■ **WHAT YOU NEED TO DO**
Please find all lines in the data that hold the string "none" and copy them.

■ **DATA TO PROCESS**
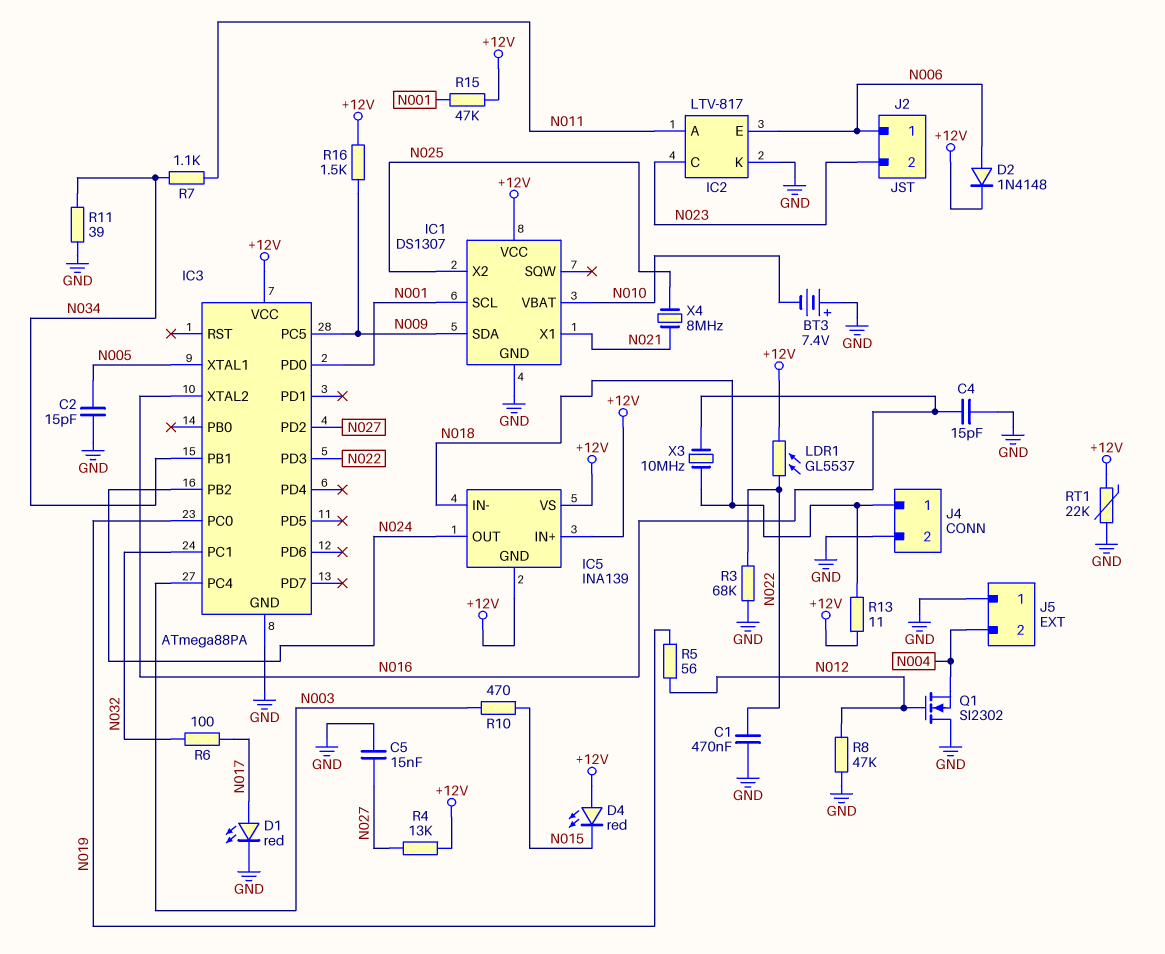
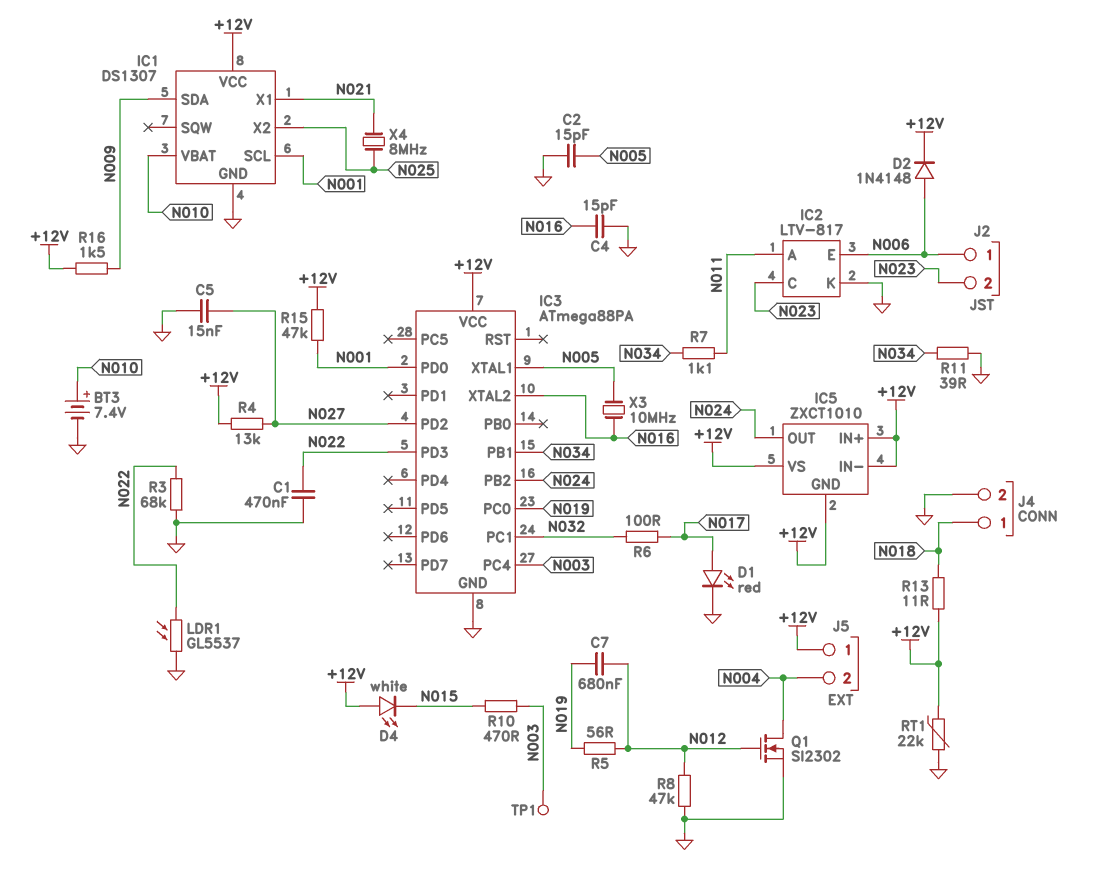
BT3: 7.4V (plus GND, minus N010) -> 7.4V (plus N010, minus GND)
C7: none -> 680nF (N012, N019)
D4: LED red (A +12V, K N015) -> LED white (A +12V, K N015)
IC3 pin PC5: N009 -> none
IC5: INA139 -> ZXCT1010
IC5 pin IN-: N018 -> +12V
J5 pin 1: GND -> +12V
LDR1: GL5537 (+12V, N022) -> GL5537 (GND, N022)
Q1: NMOS SI2302 (G N012, D GND, S N004) -> NMOS SI2302 (G N012, D N004, S GND)
TP1: none -> test point (N003)
X3: 10MHz (N016, N018) -> 10MHz (N005, N016)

■ **ANSWER TO THE EXERCISE**
C7: none -> 680nF (N012, N019)
IC3 pin PC5: N009 -> none
TP1: none -> test point (N003)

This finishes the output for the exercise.